DATA RECORDS ::
※ ※ ※
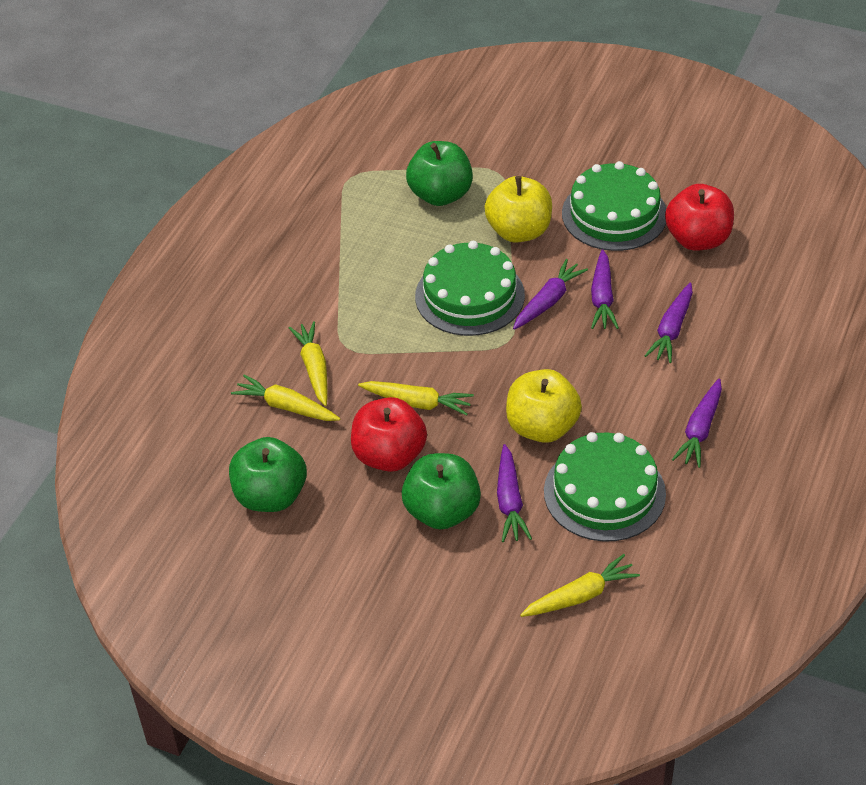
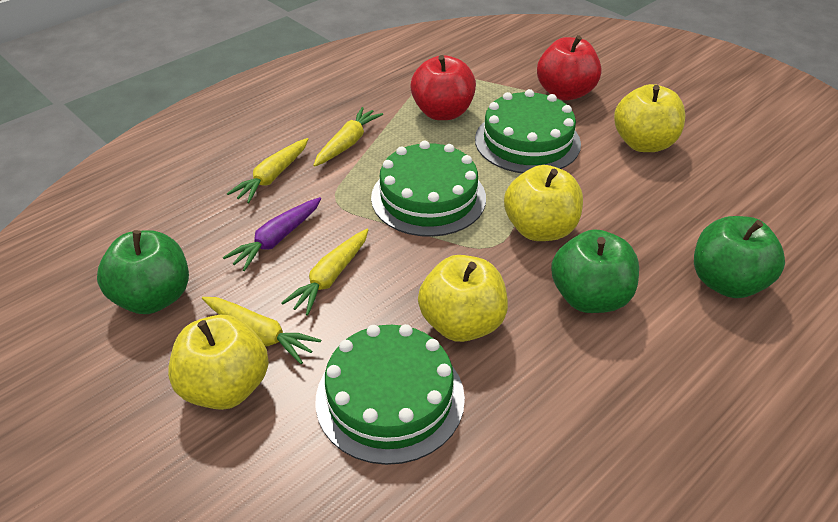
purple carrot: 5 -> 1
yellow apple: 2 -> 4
※ ※ ※
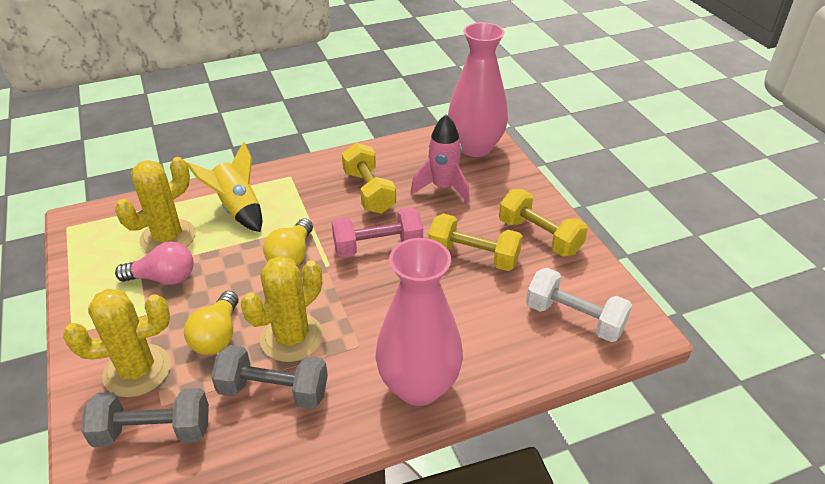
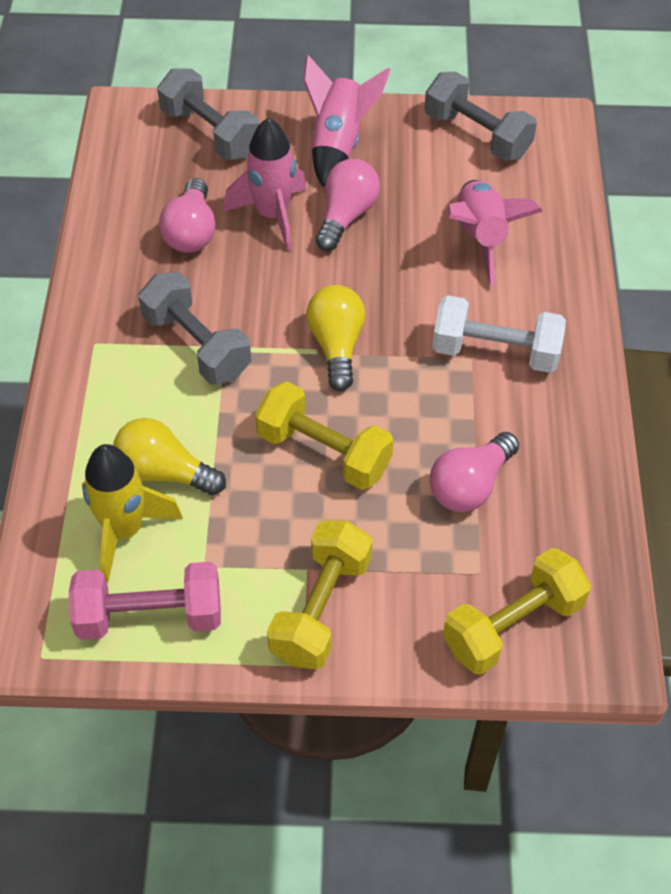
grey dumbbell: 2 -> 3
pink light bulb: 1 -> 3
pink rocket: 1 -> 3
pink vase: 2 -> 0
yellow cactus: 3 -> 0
※ ※ ※
TASK ITEM :: Among the lines above, find those holding "pink" and copy each one.

SOLUTION ::
pink light bulb: 1 -> 3
pink rocket: 1 -> 3
pink vase: 2 -> 0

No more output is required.